**Material provided:**
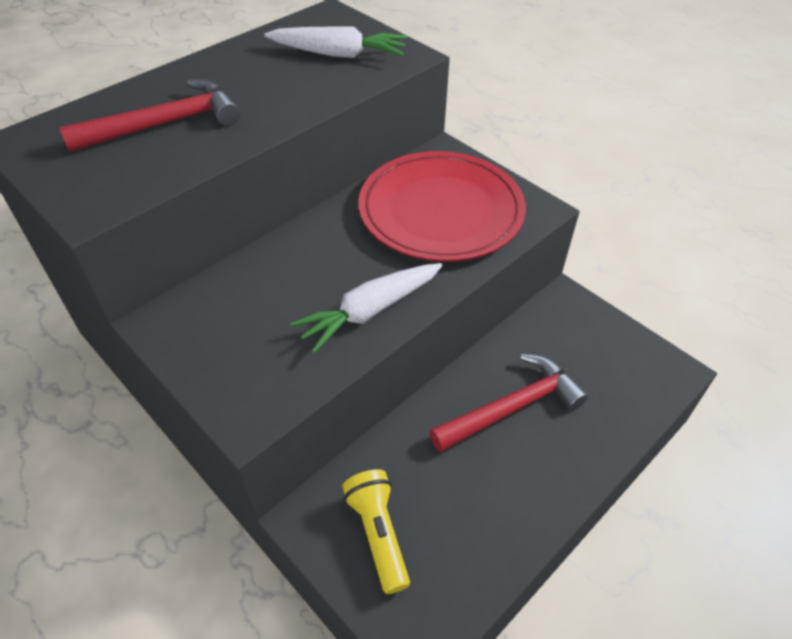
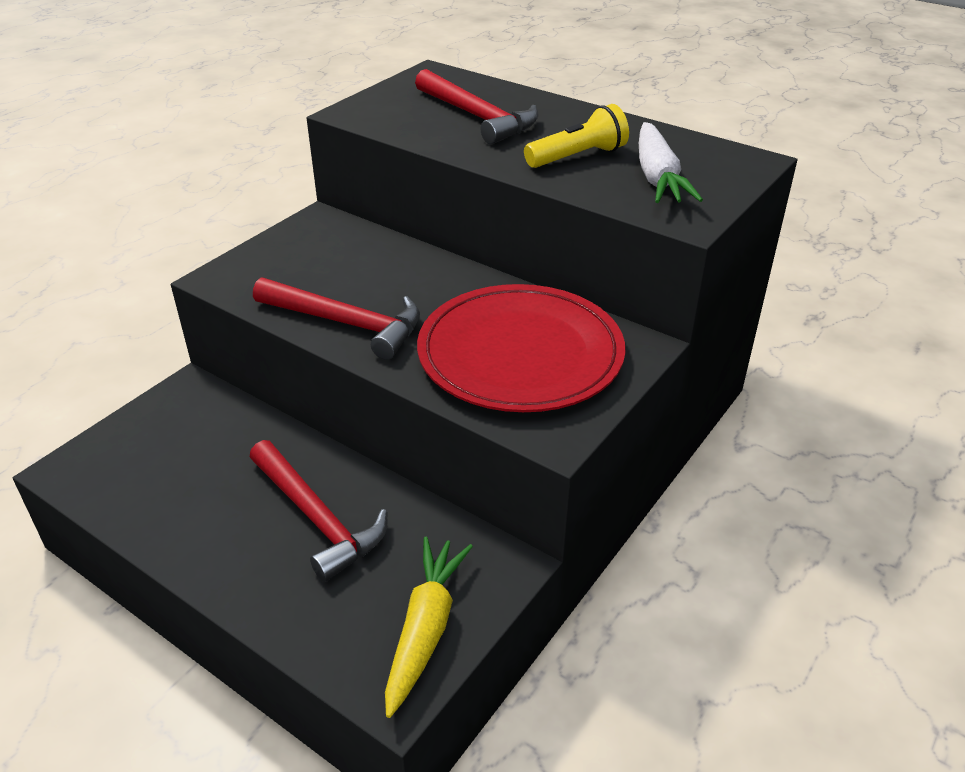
camera: 80 degrees right, 10 degrees down
(370, 311) = (347, 323): white carrot -> red hammer
(378, 533) = (169, 433): yellow flashlight -> yellow flashlight (578, 157)
(621, 349) = (425, 630): none -> yellow carrot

**Assignment:**
Copy out all lines above holding "carrot".

**Task result:**
(370, 311) = (347, 323): white carrot -> red hammer
(621, 349) = (425, 630): none -> yellow carrot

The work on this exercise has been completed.